• [RECORDS TO USE]:

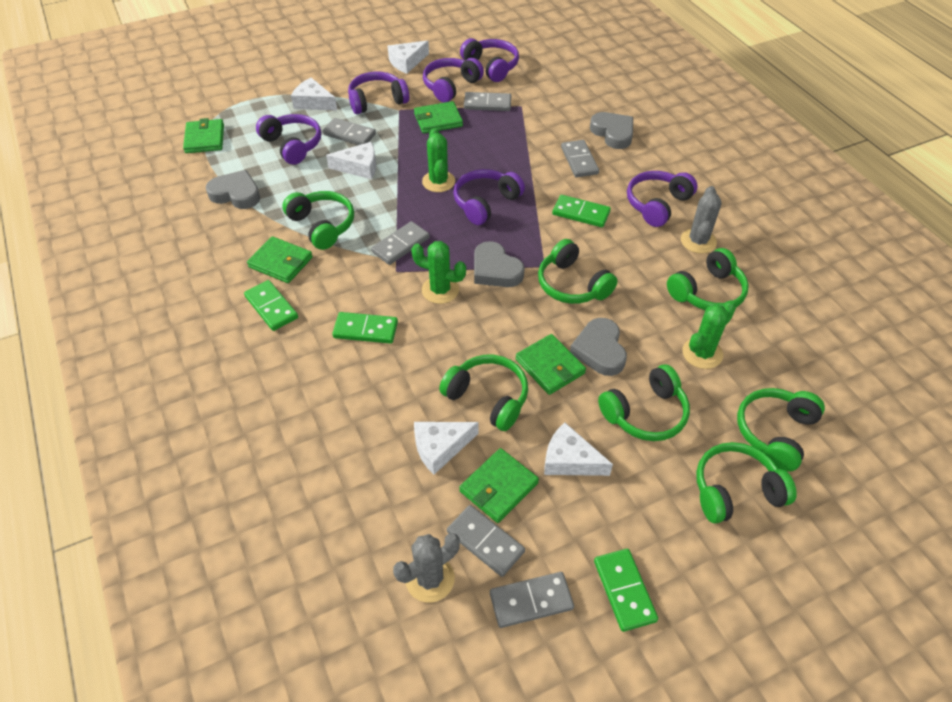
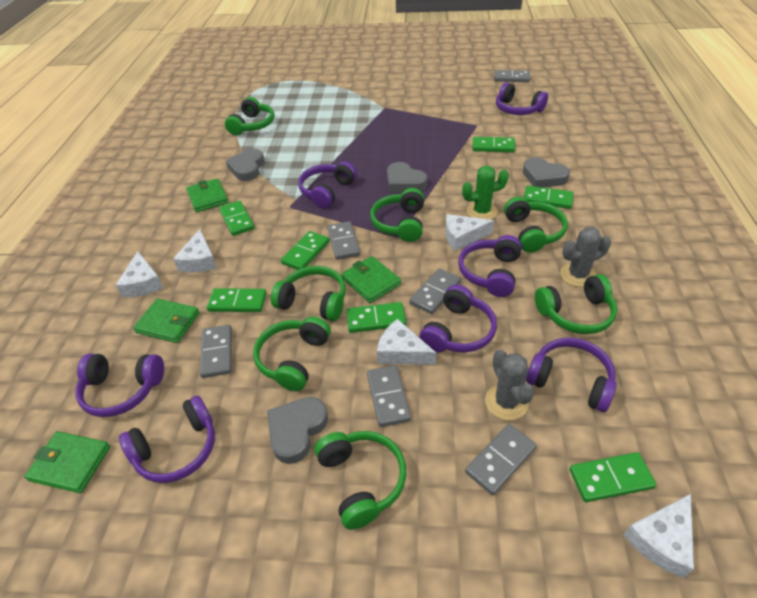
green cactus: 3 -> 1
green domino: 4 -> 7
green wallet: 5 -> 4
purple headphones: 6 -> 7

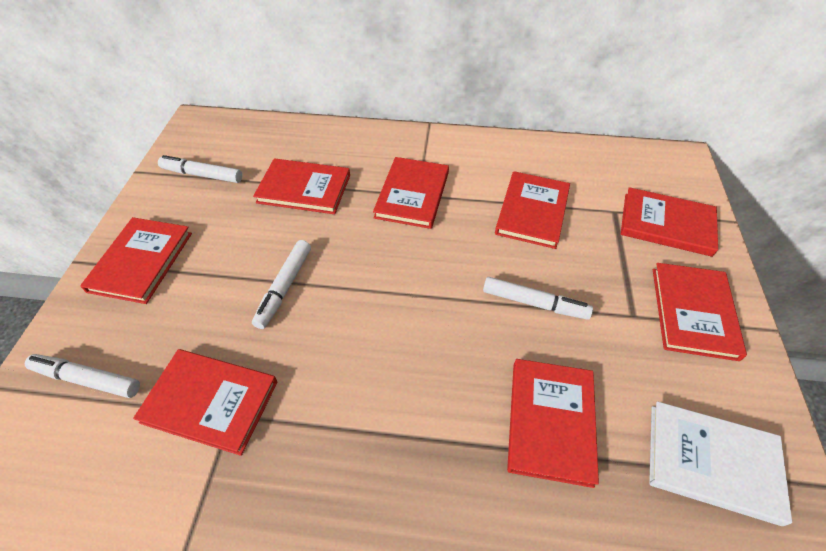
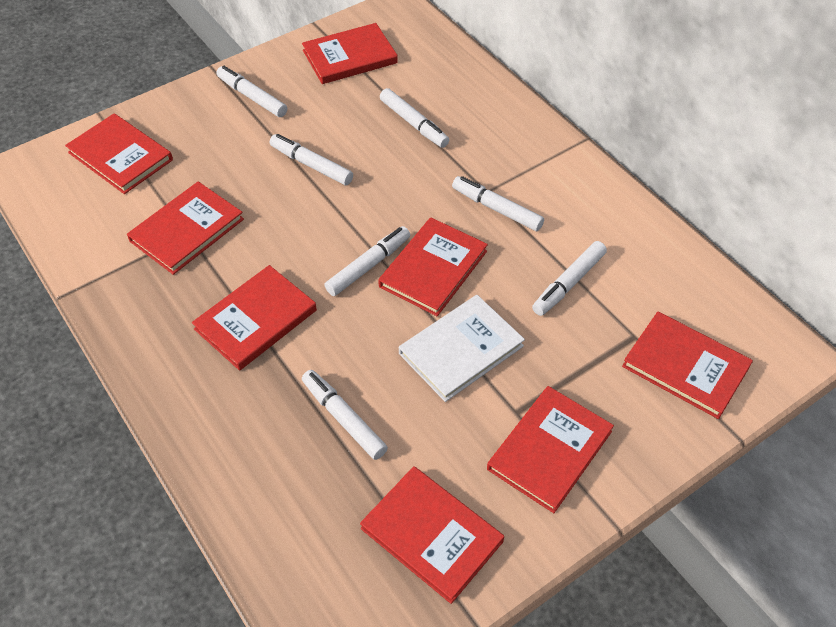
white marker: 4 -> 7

• [WHAT TO DO]:
Leaving the pictures out, print every line of the listing exactly.

• [TASK ANSWER]:
green cactus: 3 -> 1
green domino: 4 -> 7
green wallet: 5 -> 4
purple headphones: 6 -> 7

white marker: 4 -> 7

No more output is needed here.